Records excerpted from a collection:
%%

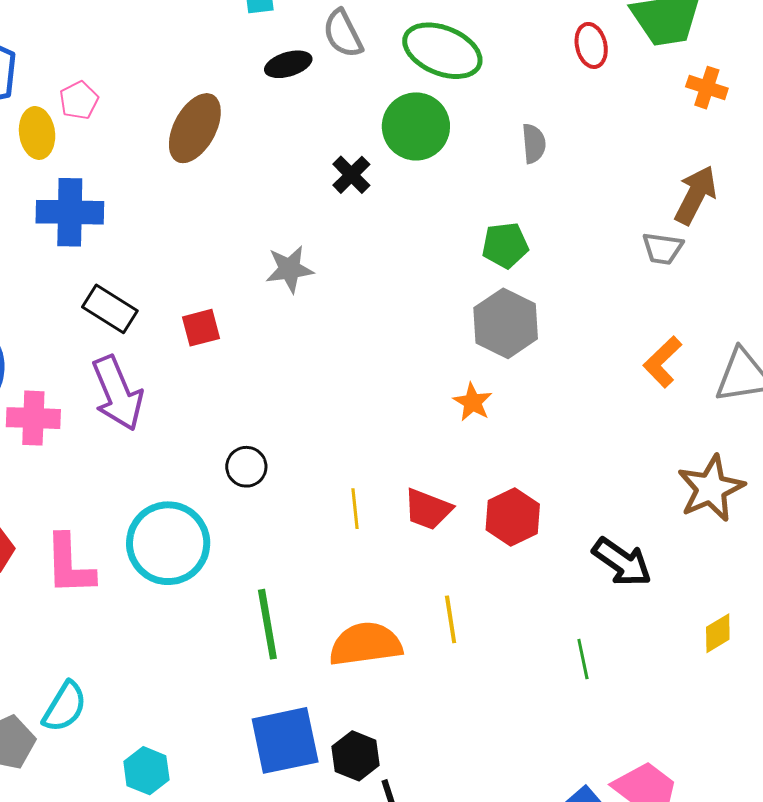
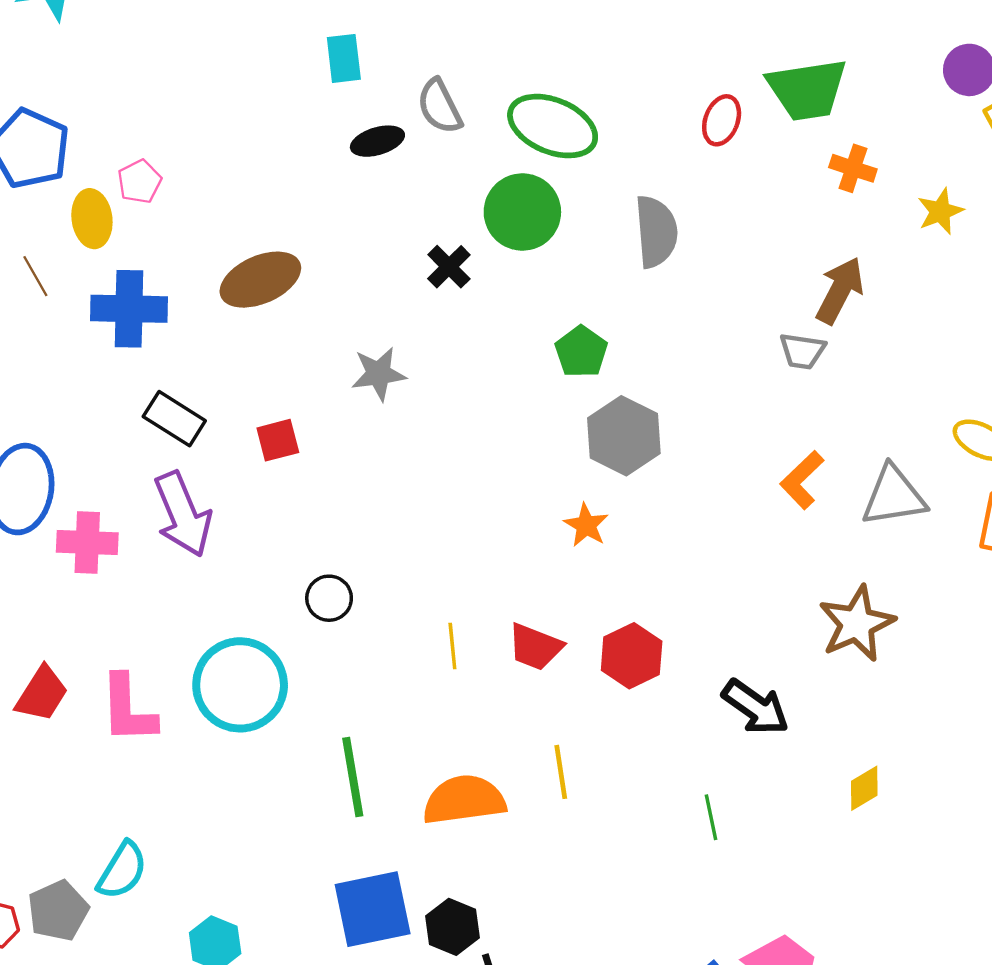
red ellipse: (591, 45) -> (722, 120), turned 33
brown ellipse: (195, 128) -> (260, 280), moved, turned 38
gray semicircle: (534, 144) -> (656, 232), size x1.6
green pentagon: (505, 245) -> (581, 352), moved, turned -30

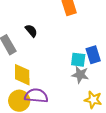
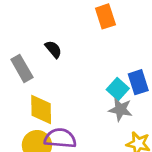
cyan square: (78, 60) -> (118, 89), turned 35

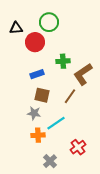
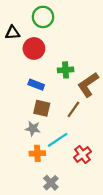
green circle: (49, 22) -> (43, 17), moved
blue rectangle: (37, 74) -> (36, 85), turned 40
red cross: (78, 147) -> (82, 155), moved

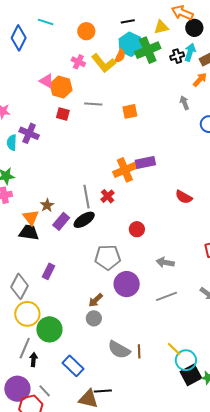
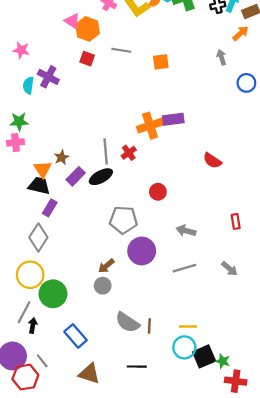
purple rectangle: (49, 271) -> (50, 208), moved
gray diamond: (19, 286) -> (38, 237), moved
yellow line: (174, 349) -> (188, 327), turned -49
cyan circle: (186, 360) -> (184, 347), moved
black line: (103, 391) -> (137, 367), moved

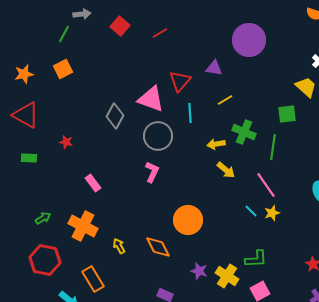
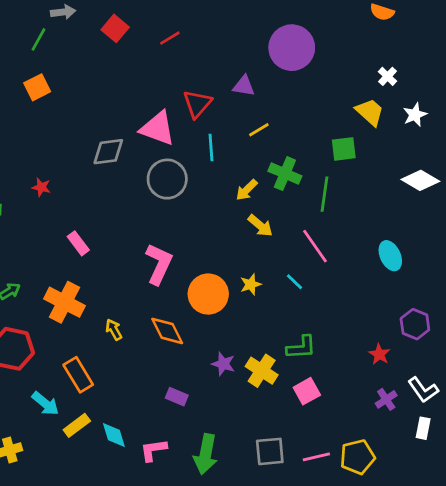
gray diamond: (115, 116) -> (108, 152), turned 55
yellow arrow: (216, 144) -> (247, 190), turned -36
pink L-shape: (152, 172) -> (159, 264), moved, size x1.4
yellow star: (272, 213) -> (251, 284), moved

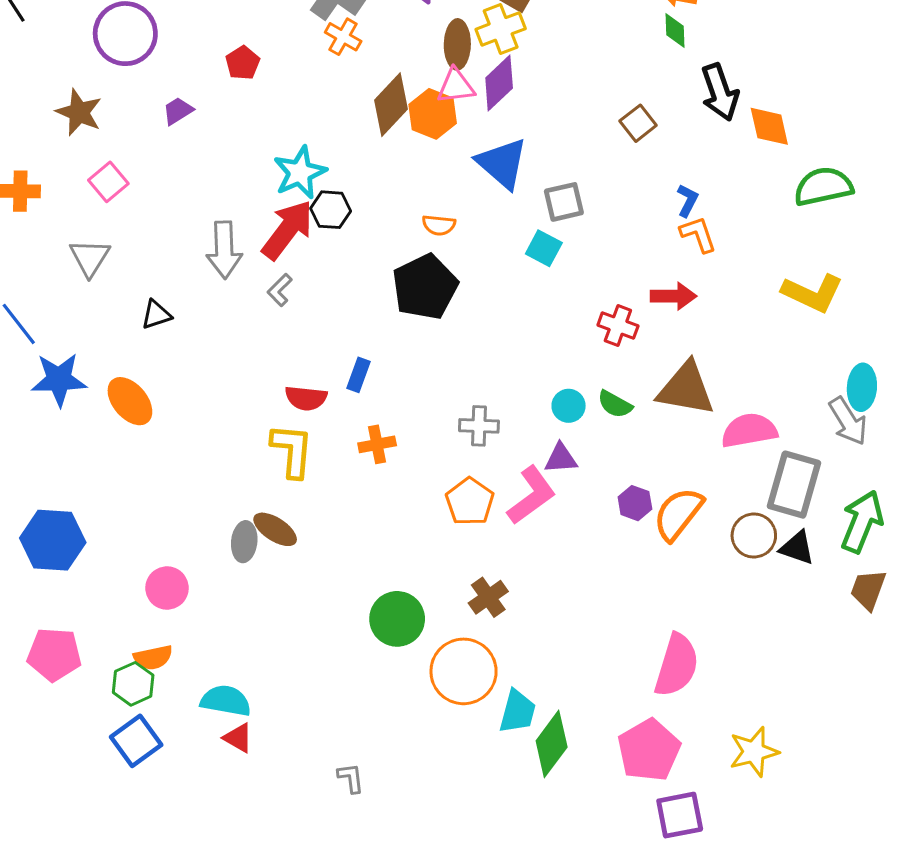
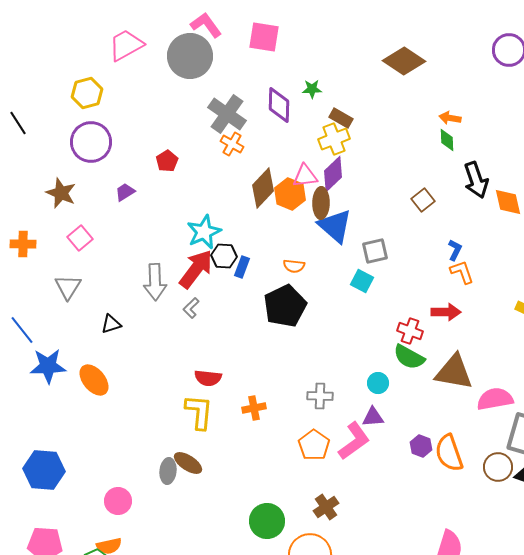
brown ellipse: (457, 44) -> (321, 203), moved
blue rectangle: (358, 375) -> (242, 267), moved
green semicircle: (615, 404) -> (409, 357), moved, size x1.4
orange semicircle: (678, 514) -> (449, 453), turned -57

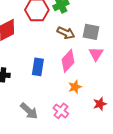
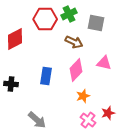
gray square: (91, 32) -> (96, 23), moved
pink triangle: (96, 54) -> (104, 63), turned -49
pink cross: (61, 111) -> (88, 120), moved

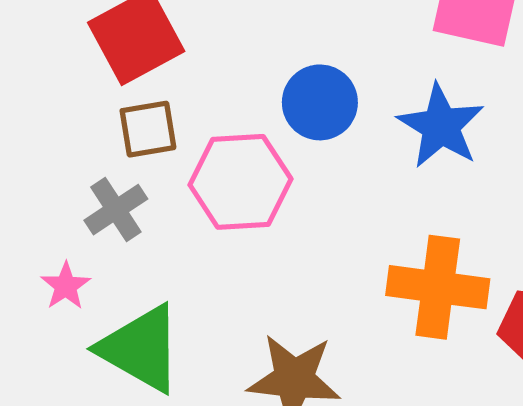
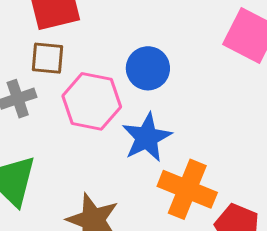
blue star: (441, 126) -> (147, 137), moved

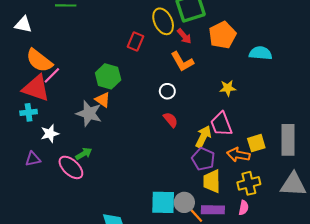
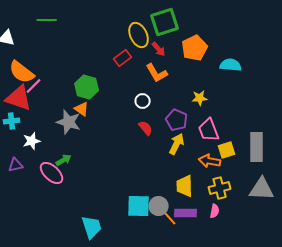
red rectangle: (136, 41) -> (123, 58), moved, turned 30
pink trapezoid: (221, 124) -> (209, 130), moved
purple pentagon: (203, 159) -> (177, 120), moved

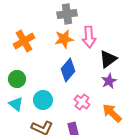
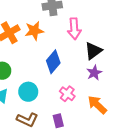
orange star: (64, 39) -> (34, 31), moved

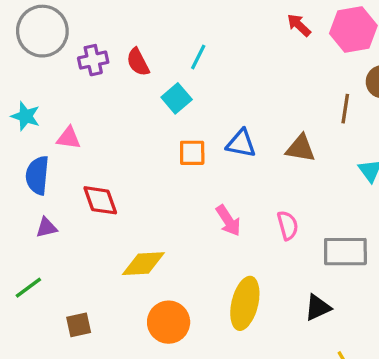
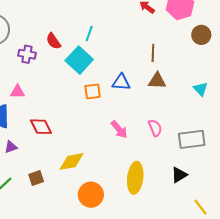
purple cross: (93, 60) -> (27, 54), moved, turned 30
cyan square: (177, 98) -> (79, 60), size x1.5
brown line: (345, 109) -> (153, 53), moved
brown square: (79, 325) -> (36, 178), moved

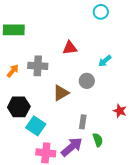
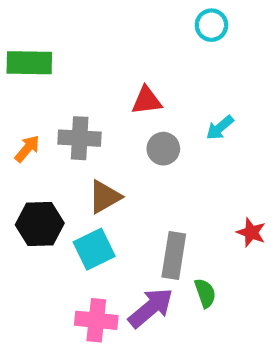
gray circle: (87, 81) -> (163, 149), moved
brown triangle: (61, 93) -> (105, 197), moved
gray rectangle: (83, 122) -> (174, 255), size x1.5
cyan square: (36, 126) -> (94, 249), moved, turned 30

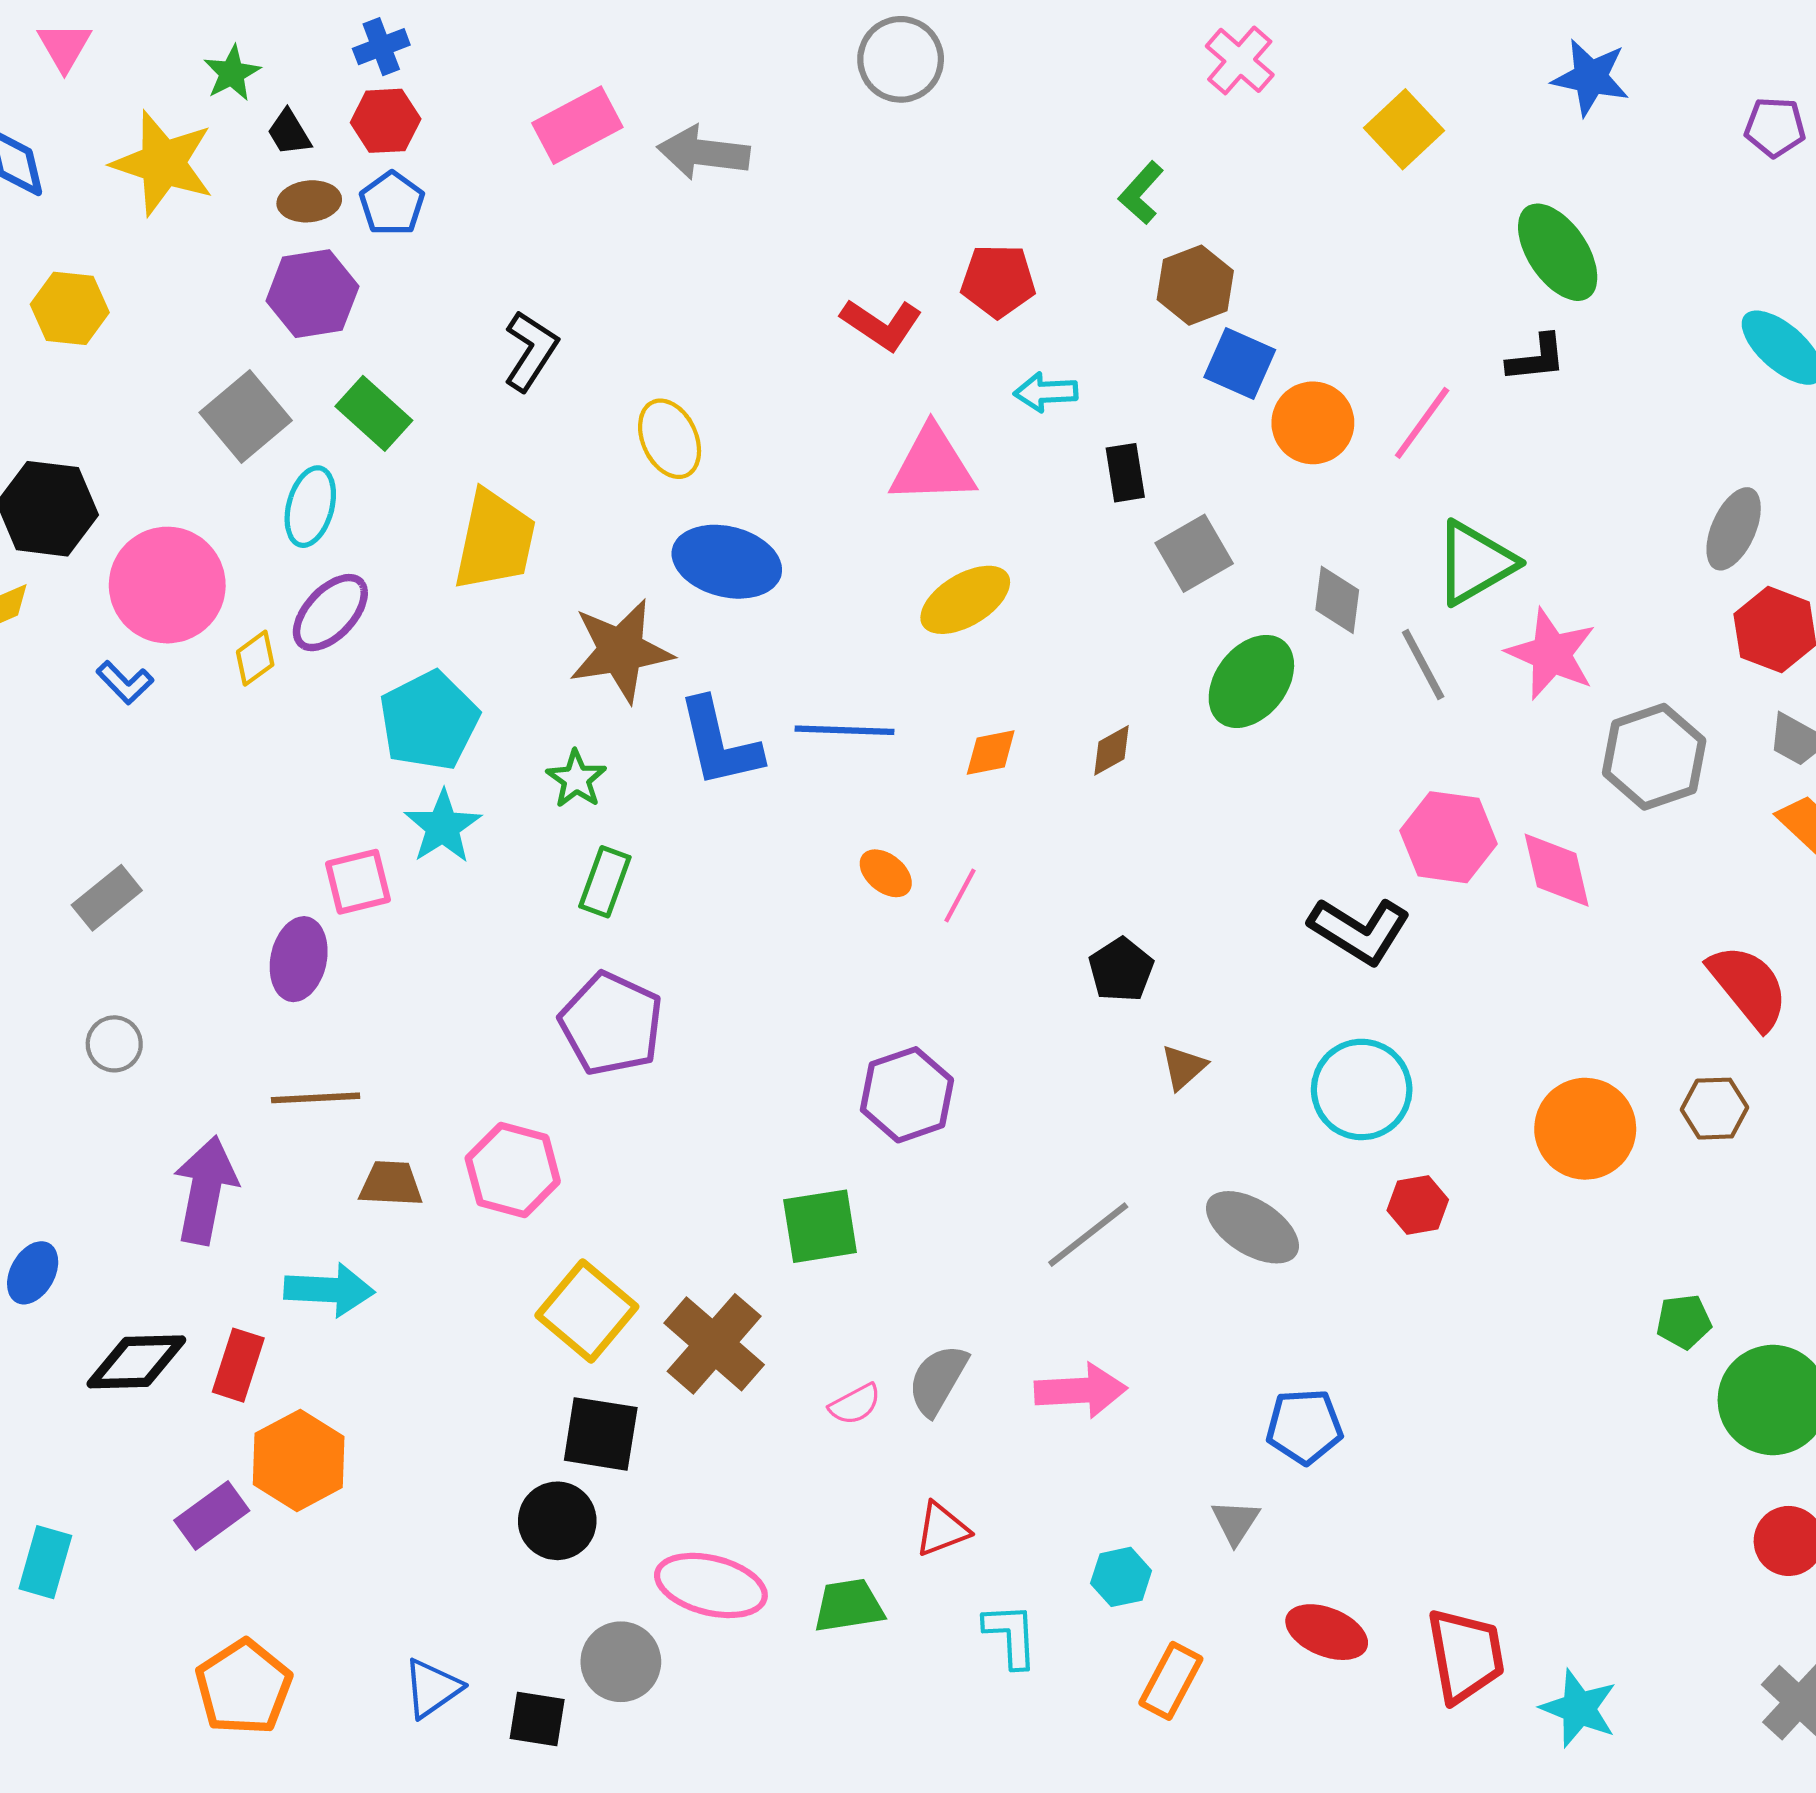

%%

Your answer should be the number of lines in the records that contain the word "orange", with nothing added.

WRITTEN SOLUTION: 2